■ **YOUR ASSIGNMENT**: Only one stretch of the data should be retyped: the lines from the line containing "(274, 217) = (215, 258): red" through the line containing "(574, 155) = (216, 185): red". Keep pictures out of it.

■ **Collected data entries**:
☆ ☆ ☆ ☆ ☆
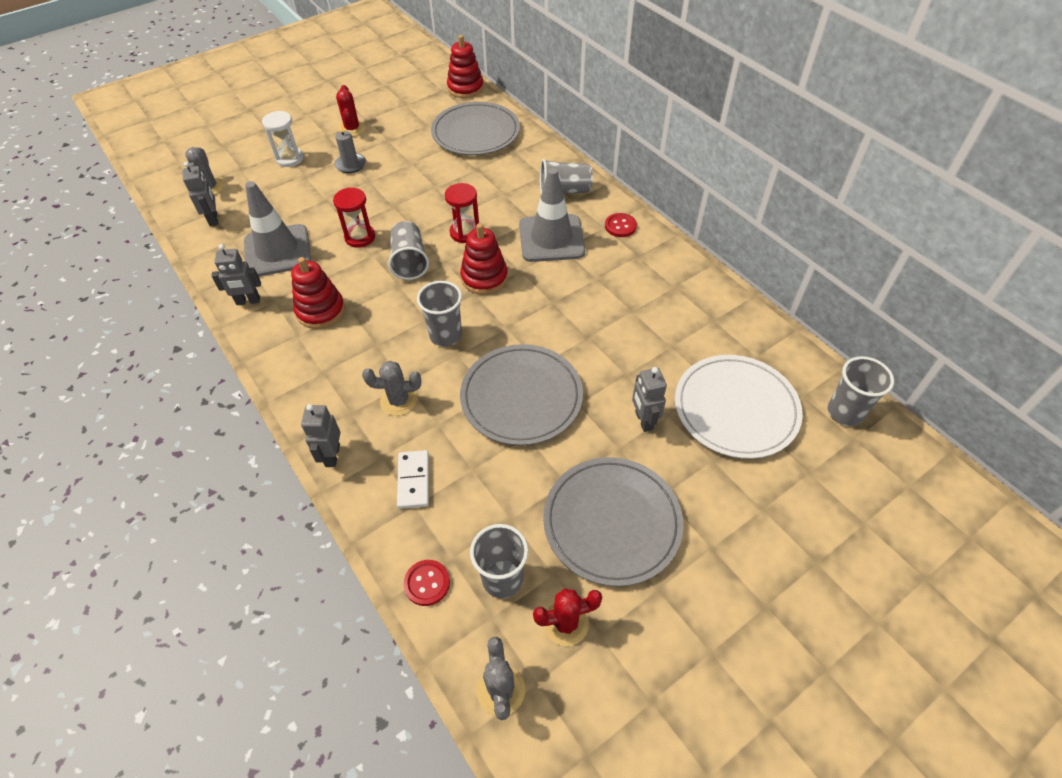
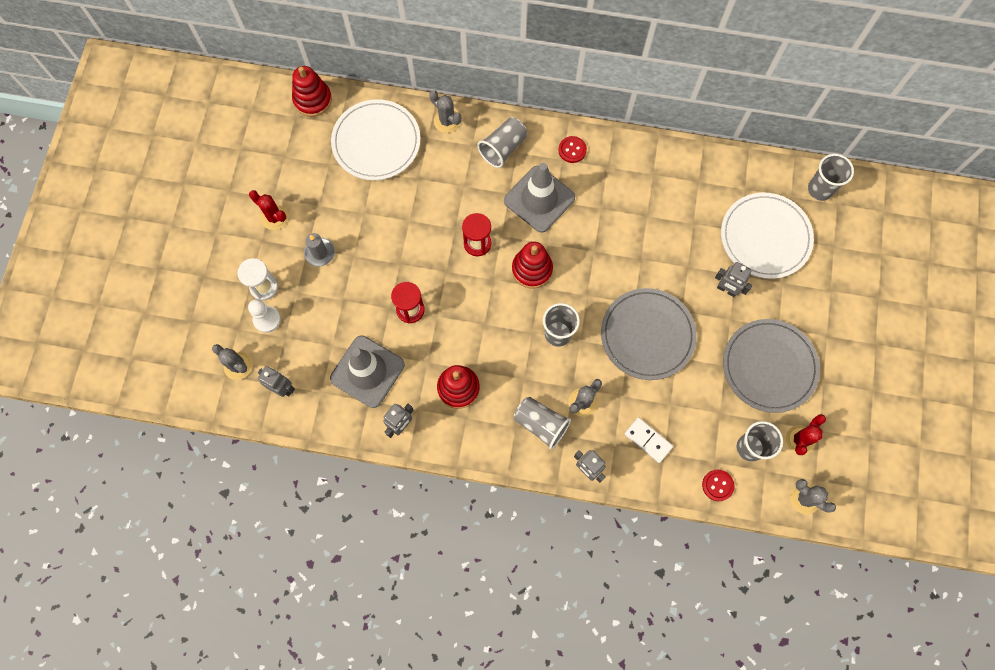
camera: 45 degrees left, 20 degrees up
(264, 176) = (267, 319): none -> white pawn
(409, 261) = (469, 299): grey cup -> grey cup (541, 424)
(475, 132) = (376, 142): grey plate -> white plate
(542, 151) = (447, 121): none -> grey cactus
☆ ☆ ☆ ☆ ☆
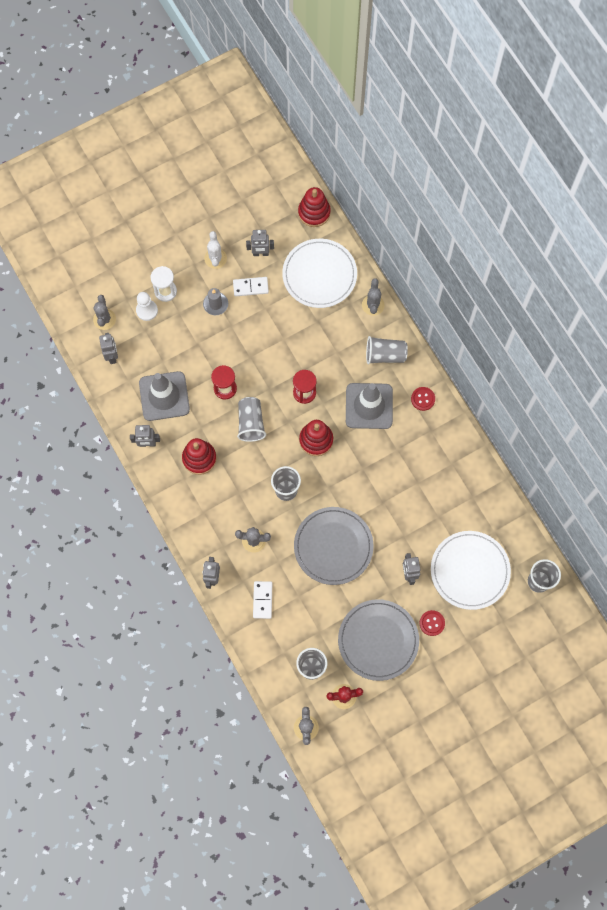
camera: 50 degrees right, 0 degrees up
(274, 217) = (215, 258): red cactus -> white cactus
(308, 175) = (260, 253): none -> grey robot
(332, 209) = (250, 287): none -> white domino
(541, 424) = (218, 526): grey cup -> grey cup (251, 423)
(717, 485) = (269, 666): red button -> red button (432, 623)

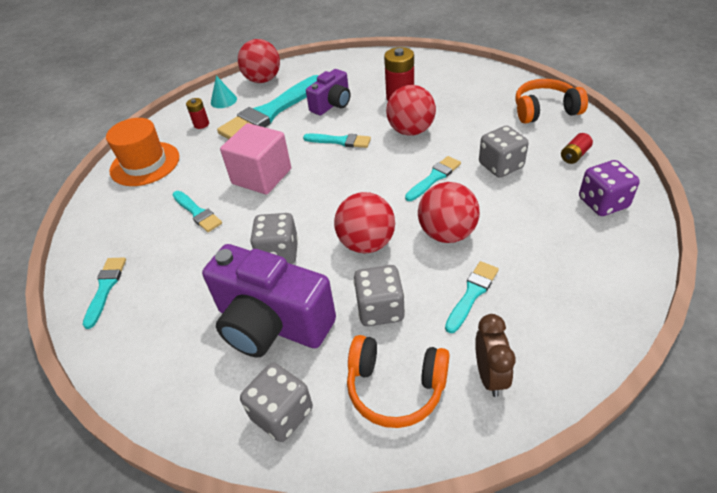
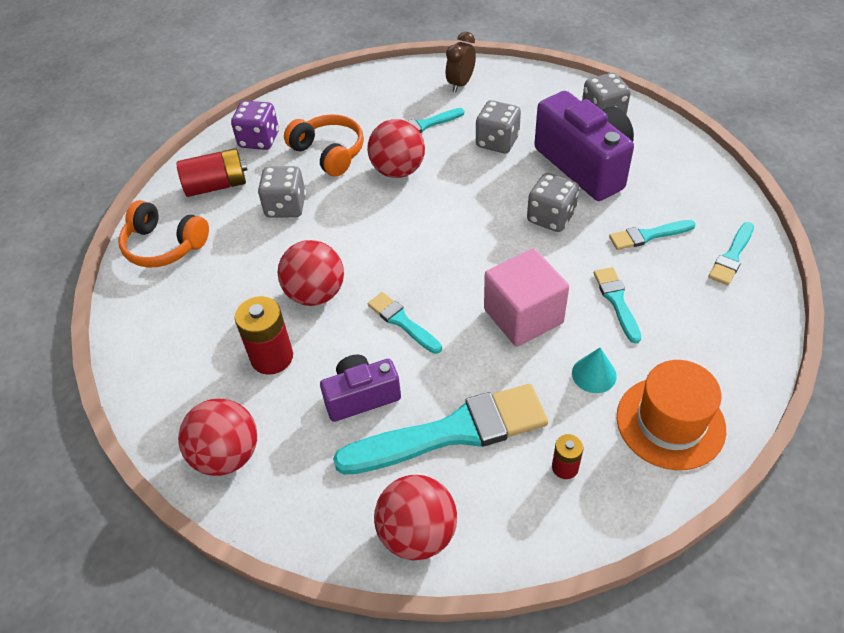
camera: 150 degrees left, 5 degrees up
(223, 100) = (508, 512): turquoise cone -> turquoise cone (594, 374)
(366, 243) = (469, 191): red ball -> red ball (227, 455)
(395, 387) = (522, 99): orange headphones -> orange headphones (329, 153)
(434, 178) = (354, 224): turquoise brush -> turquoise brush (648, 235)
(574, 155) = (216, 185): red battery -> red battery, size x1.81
☆ ☆ ☆ ☆ ☆
■ **RESULT OF THE TASK**:
(274, 217) = (215, 258): red cactus -> white cactus
(308, 175) = (260, 253): none -> grey robot
(332, 209) = (250, 287): none -> white domino
(541, 424) = (218, 526): grey cup -> grey cup (251, 423)
(717, 485) = (269, 666): red button -> red button (432, 623)

camera: 150 degrees left, 5 degrees up
(223, 100) = (508, 512): turquoise cone -> turquoise cone (594, 374)
(366, 243) = (469, 191): red ball -> red ball (227, 455)
(395, 387) = (522, 99): orange headphones -> orange headphones (329, 153)
(434, 178) = (354, 224): turquoise brush -> turquoise brush (648, 235)
(574, 155) = (216, 185): red battery -> red battery, size x1.81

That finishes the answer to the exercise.